EXERCISE INPUT
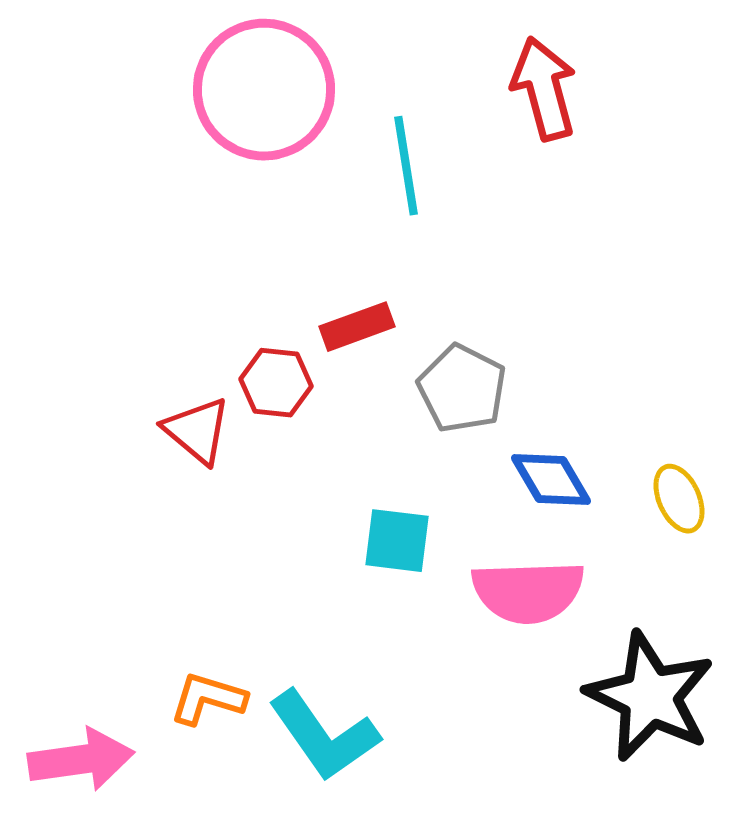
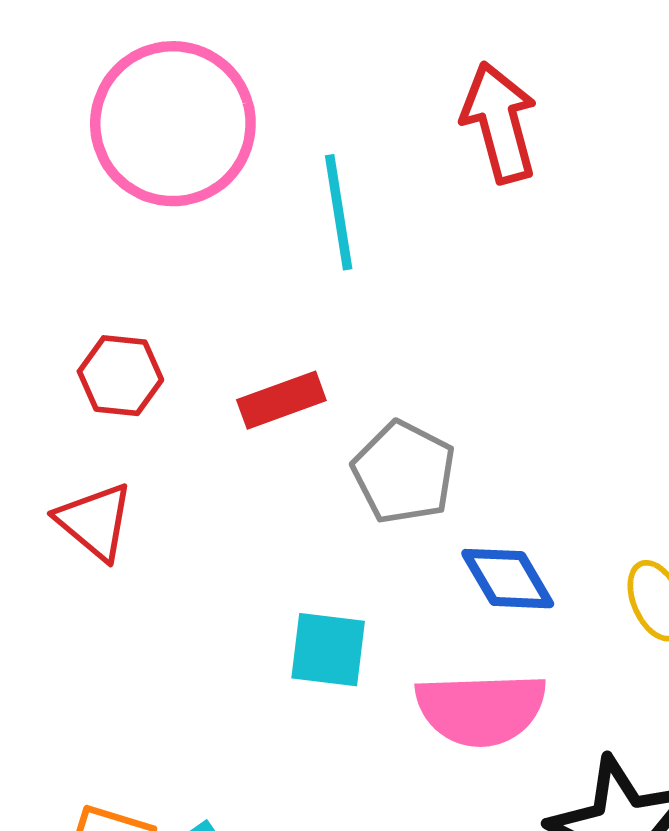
red hexagon: (276, 383) -> (120, 376), moved

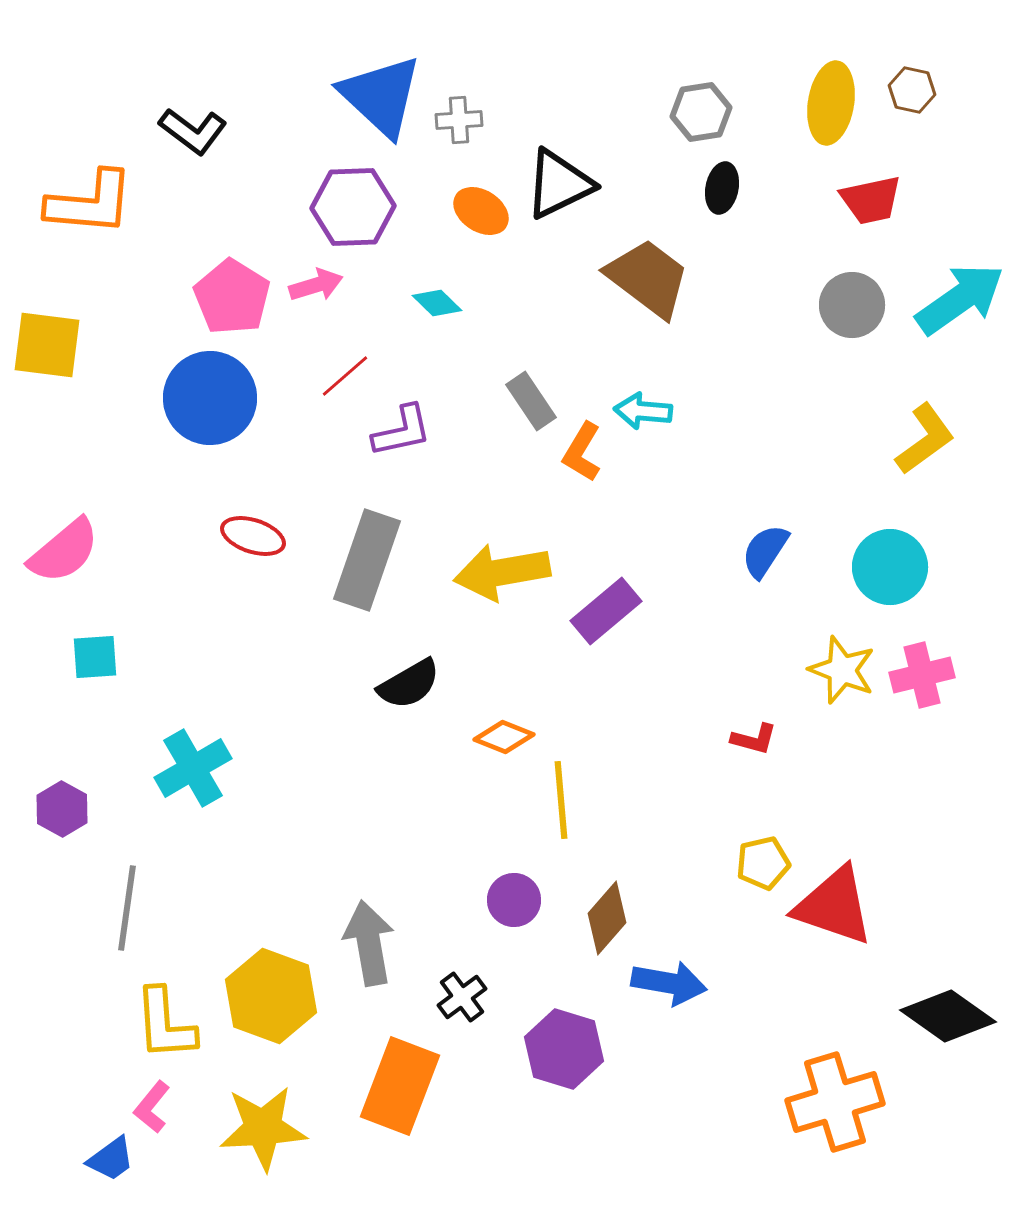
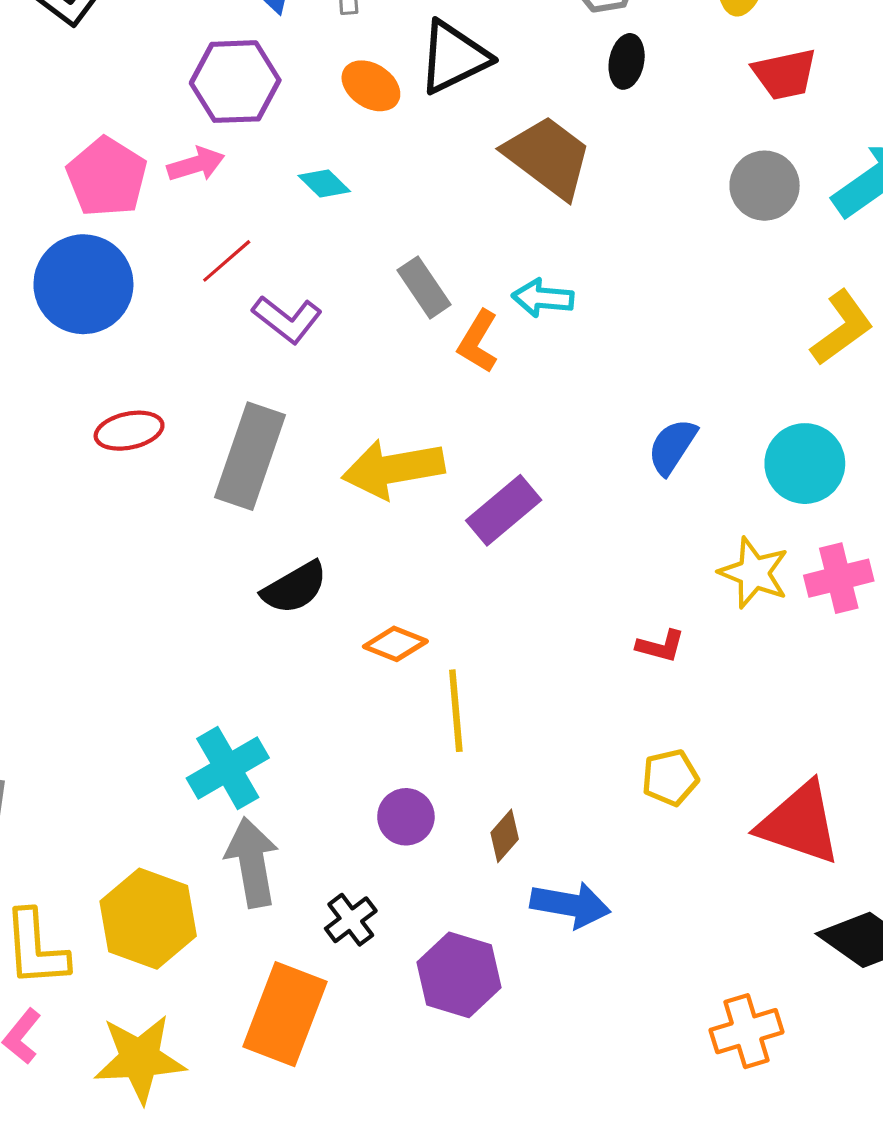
purple L-shape: (402, 431) -> (287, 319), turned 50
red ellipse: (253, 536) -> (129, 431), turned -30
cyan cross: (193, 768) -> (228, 768), moved
red triangle: (834, 906) -> (800, 823), moved
brown diamond: (607, 918) -> (505, 836), size x0.7
orange cross: (835, 1102) -> (746, 1031), size x0.7

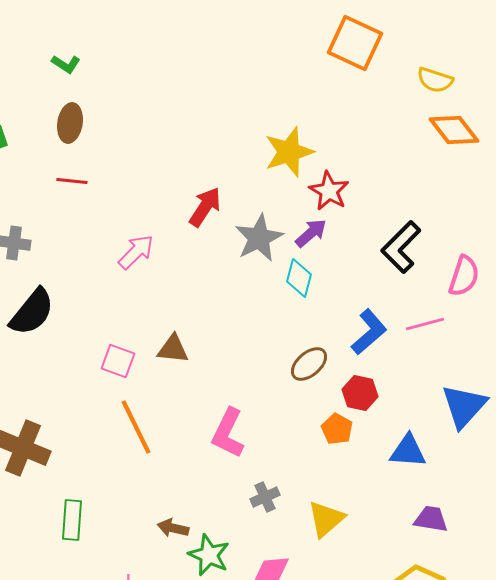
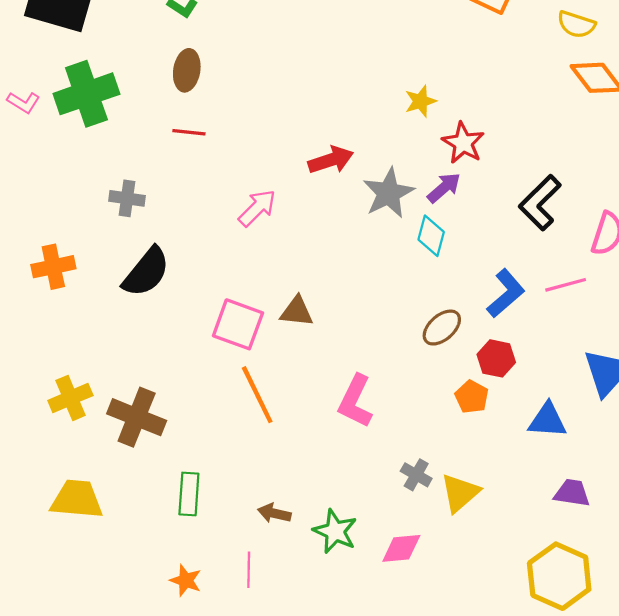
yellow star: (289, 152) -> (420, 101), size x0.6
red arrow: (205, 207) -> (331, 160), turned 39
pink square: (118, 361) -> (238, 324), size x1.4
gray cross: (265, 497) -> (416, 475), moved, turned -36
brown arrow: (173, 528) -> (274, 513), moved

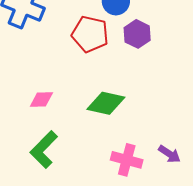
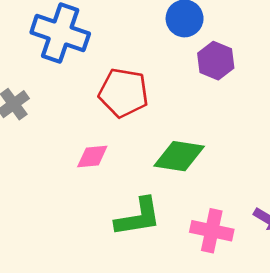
red pentagon: (90, 34) -> (123, 93), moved
green L-shape: (44, 150) -> (138, 217), moved, turned -141

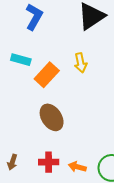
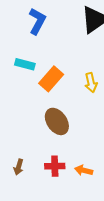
yellow arrow: (81, 63) -> (91, 83), moved

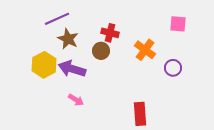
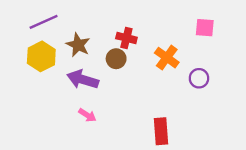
purple line: (57, 19) -> (44, 22), moved
yellow hexagon: (44, 65) -> (41, 56), moved

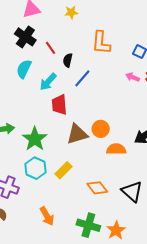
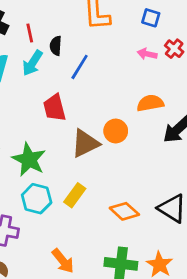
red line: (51, 48) -> (30, 33), turned 32
cyan arrow: (48, 82) -> (32, 63), moved
orange semicircle: (116, 149) -> (150, 103), moved

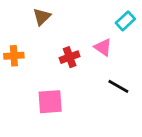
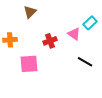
cyan rectangle: (125, 21) -> (90, 23), moved
pink square: (50, 102) -> (29, 64), moved

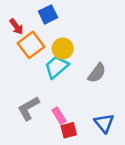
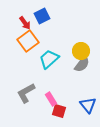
red arrow: (16, 27) -> (25, 23), moved
yellow circle: (63, 49) -> (81, 51), moved
red square: (69, 130) -> (59, 111), turned 32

WHAT TO PRODUCE
Exact copy, no pictures: set down all the entries again as they stand.

WRITTEN ANSWER
red hexagon: (276, 383) -> (120, 376), moved

purple L-shape: (402, 431) -> (287, 319), turned 50
red ellipse: (253, 536) -> (129, 431), turned -30
cyan cross: (193, 768) -> (228, 768), moved
red triangle: (834, 906) -> (800, 823), moved
brown diamond: (607, 918) -> (505, 836), size x0.7
orange cross: (835, 1102) -> (746, 1031), size x0.7

yellow star: (289, 152) -> (420, 101), size x0.6
red arrow: (205, 207) -> (331, 160), turned 39
pink square: (118, 361) -> (238, 324), size x1.4
gray cross: (265, 497) -> (416, 475), moved, turned -36
brown arrow: (173, 528) -> (274, 513), moved

red pentagon: (90, 34) -> (123, 93), moved
green L-shape: (44, 150) -> (138, 217), moved, turned -141

yellow arrow: (81, 63) -> (91, 83), moved

purple line: (57, 19) -> (44, 22), moved
yellow hexagon: (44, 65) -> (41, 56), moved

red line: (51, 48) -> (30, 33), turned 32
cyan arrow: (48, 82) -> (32, 63), moved
orange semicircle: (116, 149) -> (150, 103), moved

cyan rectangle: (125, 21) -> (90, 23), moved
pink square: (50, 102) -> (29, 64), moved

red arrow: (16, 27) -> (25, 23), moved
yellow circle: (63, 49) -> (81, 51), moved
red square: (69, 130) -> (59, 111), turned 32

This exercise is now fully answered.